Data for processing:
..........
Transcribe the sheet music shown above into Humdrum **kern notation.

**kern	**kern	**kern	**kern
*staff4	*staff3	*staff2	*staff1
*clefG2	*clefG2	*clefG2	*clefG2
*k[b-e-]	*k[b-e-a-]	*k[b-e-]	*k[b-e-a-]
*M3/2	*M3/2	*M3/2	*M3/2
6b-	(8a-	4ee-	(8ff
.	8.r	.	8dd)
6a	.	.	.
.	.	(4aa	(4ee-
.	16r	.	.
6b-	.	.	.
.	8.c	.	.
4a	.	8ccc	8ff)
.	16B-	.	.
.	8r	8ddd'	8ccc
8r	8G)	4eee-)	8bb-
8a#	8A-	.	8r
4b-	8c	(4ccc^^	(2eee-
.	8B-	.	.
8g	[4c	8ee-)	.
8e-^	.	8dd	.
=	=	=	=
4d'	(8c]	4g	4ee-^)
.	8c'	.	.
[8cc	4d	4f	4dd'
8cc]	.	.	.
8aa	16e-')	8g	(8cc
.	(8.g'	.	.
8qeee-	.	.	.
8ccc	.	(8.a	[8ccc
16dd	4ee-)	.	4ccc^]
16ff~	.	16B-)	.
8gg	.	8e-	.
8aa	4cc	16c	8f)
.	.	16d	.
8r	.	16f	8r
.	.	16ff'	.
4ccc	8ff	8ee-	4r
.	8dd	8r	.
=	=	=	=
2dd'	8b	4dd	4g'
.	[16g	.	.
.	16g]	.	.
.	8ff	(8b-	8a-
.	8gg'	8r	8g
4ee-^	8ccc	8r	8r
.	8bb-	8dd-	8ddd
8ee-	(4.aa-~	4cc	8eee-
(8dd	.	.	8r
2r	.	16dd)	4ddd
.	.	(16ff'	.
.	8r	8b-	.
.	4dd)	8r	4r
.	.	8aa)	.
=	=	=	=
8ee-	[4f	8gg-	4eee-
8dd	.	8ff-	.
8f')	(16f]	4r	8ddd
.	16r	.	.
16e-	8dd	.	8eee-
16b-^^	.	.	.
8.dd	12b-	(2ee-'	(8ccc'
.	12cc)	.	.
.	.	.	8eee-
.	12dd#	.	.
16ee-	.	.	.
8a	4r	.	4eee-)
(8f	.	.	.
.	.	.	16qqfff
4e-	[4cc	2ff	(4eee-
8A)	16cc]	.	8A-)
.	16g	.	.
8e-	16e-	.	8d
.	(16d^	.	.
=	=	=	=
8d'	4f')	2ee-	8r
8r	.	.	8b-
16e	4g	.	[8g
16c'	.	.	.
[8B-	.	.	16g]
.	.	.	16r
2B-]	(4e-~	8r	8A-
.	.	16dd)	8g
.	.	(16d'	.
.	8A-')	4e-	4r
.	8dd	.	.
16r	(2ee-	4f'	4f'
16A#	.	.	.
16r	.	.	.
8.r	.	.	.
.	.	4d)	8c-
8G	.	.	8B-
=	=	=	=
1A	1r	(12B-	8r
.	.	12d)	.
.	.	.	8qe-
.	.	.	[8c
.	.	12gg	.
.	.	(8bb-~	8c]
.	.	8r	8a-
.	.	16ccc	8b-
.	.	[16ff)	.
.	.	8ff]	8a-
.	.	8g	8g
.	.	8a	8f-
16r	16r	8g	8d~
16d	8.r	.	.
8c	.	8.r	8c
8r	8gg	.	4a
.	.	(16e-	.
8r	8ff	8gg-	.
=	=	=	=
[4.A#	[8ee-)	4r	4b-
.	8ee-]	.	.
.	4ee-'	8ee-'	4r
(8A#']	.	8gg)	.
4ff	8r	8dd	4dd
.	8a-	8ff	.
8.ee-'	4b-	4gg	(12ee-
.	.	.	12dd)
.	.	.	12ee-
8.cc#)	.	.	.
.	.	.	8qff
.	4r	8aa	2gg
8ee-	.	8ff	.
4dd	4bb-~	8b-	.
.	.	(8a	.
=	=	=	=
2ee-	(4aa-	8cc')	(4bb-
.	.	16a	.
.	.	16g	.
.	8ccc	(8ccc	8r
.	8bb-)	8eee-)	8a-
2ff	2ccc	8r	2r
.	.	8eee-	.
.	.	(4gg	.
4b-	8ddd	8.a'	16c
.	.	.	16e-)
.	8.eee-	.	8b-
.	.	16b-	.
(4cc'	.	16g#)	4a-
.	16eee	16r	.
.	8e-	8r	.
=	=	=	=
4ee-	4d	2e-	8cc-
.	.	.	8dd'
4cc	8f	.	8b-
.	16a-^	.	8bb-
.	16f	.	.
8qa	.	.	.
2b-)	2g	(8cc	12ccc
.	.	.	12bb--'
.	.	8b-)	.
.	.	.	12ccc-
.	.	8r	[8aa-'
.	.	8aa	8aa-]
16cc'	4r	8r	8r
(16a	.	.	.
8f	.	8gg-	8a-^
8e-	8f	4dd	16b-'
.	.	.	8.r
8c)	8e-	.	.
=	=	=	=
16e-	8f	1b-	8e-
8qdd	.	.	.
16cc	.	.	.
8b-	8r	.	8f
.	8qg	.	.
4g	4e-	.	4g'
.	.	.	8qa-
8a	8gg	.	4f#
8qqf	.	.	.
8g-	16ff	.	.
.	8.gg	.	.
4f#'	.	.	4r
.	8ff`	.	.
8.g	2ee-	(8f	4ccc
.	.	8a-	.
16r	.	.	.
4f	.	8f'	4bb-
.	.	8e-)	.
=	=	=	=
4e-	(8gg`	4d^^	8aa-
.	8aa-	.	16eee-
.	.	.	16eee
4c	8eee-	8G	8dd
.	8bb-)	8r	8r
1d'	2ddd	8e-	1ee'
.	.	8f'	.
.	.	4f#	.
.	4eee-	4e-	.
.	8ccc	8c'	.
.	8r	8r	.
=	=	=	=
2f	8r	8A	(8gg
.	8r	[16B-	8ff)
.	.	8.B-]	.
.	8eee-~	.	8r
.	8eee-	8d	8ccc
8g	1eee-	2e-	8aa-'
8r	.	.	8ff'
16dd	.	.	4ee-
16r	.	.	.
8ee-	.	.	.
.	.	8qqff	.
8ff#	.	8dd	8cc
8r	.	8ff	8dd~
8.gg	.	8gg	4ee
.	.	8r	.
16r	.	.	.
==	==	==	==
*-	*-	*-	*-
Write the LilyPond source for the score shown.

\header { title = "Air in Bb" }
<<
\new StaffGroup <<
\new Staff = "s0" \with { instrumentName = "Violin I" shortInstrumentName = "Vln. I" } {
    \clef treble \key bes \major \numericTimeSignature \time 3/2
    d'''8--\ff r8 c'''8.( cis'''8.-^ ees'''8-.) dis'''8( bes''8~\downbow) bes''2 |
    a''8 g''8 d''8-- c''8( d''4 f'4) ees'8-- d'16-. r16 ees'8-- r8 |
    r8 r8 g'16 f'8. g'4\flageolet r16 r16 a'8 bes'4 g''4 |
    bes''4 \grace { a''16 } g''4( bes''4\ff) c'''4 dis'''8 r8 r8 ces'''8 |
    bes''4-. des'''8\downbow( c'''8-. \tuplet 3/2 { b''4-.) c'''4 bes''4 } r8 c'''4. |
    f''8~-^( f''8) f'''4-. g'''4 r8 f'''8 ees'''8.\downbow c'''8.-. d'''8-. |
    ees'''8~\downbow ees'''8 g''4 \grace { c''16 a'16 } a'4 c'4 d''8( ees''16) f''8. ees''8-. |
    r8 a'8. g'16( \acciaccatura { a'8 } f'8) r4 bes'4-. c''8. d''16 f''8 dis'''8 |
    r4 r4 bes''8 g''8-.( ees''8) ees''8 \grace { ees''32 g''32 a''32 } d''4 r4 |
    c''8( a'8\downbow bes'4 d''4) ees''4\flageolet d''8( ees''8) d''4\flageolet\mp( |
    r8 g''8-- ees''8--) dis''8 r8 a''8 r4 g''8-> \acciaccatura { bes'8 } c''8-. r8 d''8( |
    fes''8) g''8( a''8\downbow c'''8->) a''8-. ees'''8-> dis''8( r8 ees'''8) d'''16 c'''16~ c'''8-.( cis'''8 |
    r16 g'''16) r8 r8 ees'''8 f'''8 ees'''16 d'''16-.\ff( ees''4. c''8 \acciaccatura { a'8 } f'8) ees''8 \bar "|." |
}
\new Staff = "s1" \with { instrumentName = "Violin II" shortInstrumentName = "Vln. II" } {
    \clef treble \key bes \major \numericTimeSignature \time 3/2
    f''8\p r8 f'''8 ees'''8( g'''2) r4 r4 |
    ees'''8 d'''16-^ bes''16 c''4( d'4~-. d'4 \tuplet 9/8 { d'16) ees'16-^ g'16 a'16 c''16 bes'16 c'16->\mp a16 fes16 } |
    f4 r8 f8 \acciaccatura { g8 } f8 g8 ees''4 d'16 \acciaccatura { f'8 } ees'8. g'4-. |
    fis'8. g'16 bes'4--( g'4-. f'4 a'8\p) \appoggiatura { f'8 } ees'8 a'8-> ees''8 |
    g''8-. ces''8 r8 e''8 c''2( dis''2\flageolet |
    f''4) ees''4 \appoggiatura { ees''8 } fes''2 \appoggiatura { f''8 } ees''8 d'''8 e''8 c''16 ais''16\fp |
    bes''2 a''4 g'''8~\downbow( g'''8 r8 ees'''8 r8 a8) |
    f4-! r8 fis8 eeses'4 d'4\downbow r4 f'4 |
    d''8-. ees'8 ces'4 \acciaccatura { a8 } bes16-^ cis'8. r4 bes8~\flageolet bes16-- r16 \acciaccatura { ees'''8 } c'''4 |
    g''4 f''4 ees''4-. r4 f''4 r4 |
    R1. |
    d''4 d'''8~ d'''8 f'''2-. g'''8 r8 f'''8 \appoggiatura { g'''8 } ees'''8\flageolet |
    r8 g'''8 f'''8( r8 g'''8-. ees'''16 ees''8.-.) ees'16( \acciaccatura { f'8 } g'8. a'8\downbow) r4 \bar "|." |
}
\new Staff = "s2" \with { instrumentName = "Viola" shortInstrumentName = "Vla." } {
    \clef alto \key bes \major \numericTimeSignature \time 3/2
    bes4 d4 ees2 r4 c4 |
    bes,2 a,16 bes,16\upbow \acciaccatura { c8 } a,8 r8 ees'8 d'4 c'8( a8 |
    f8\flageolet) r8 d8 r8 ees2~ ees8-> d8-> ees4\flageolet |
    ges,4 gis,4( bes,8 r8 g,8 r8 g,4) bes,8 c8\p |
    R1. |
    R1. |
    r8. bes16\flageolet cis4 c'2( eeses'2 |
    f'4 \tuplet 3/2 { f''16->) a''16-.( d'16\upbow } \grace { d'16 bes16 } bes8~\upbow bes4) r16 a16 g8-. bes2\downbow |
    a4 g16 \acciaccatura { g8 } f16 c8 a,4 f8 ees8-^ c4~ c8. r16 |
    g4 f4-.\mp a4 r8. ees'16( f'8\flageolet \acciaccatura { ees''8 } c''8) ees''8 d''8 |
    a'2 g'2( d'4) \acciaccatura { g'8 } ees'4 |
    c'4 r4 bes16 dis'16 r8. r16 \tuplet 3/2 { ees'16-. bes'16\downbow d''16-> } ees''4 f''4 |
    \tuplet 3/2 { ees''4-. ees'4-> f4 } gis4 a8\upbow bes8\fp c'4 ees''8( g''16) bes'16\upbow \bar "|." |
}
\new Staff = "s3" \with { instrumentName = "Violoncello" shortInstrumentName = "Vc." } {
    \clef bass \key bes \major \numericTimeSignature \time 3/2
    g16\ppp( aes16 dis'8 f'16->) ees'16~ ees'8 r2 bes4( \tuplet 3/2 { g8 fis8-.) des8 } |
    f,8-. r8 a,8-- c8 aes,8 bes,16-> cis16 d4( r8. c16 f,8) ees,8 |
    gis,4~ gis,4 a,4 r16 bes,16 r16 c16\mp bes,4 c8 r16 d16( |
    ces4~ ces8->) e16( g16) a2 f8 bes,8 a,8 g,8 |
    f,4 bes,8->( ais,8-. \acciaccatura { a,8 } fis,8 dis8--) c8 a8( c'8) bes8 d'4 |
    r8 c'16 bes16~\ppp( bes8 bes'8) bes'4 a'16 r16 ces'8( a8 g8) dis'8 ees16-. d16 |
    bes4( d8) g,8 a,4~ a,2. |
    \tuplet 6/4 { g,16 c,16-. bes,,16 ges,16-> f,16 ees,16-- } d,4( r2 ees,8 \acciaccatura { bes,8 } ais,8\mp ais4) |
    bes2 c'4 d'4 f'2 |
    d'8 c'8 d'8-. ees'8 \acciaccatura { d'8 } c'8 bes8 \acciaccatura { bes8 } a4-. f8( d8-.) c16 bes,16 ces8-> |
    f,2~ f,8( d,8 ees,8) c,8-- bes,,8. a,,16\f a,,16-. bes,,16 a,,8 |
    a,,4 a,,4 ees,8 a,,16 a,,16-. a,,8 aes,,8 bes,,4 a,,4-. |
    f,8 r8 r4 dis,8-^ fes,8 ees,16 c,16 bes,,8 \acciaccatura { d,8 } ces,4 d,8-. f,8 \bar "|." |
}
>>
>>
..........
Pick out each line in the items above that contains the word "tuplet" and copy those lines in full. Case counts.

In response:
    bes''4-. des'''8\downbow( c'''8-. \tuplet 3/2 { b''4-.) c'''4 bes''4 } r8 c'''4. |
    ees'''8 d'''16-^ bes''16 c''4( d'4~-. d'4 \tuplet 9/8 { d'16) ees'16-^ g'16 a'16 c''16 bes'16 c'16->\mp a16 fes16 } |
    f'4 \tuplet 3/2 { f''16->) a''16-.( d'16\upbow } \grace { d'16 bes16 } bes8~\upbow bes4) r16 a16 g8-. bes2\downbow |
    c'4 r4 bes16 dis'16 r8. r16 \tuplet 3/2 { ees'16-. bes'16\downbow d''16-> } ees''4 f''4 |
    \tuplet 3/2 { ees''4-. ees'4-> f4 } gis4 a8\upbow bes8\fp c'4 ees''8( g''16) bes'16\upbow \bar "|." |
    g16\ppp( aes16 dis'8 f'16->) ees'16~ ees'8 r2 bes4( \tuplet 3/2 { g8 fis8-.) des8 } |
    \tuplet 6/4 { g,16 c,16-. bes,,16 ges,16-> f,16 ees,16-- } d,4( r2 ees,8 \acciaccatura { bes,8 } ais,8\mp ais4) |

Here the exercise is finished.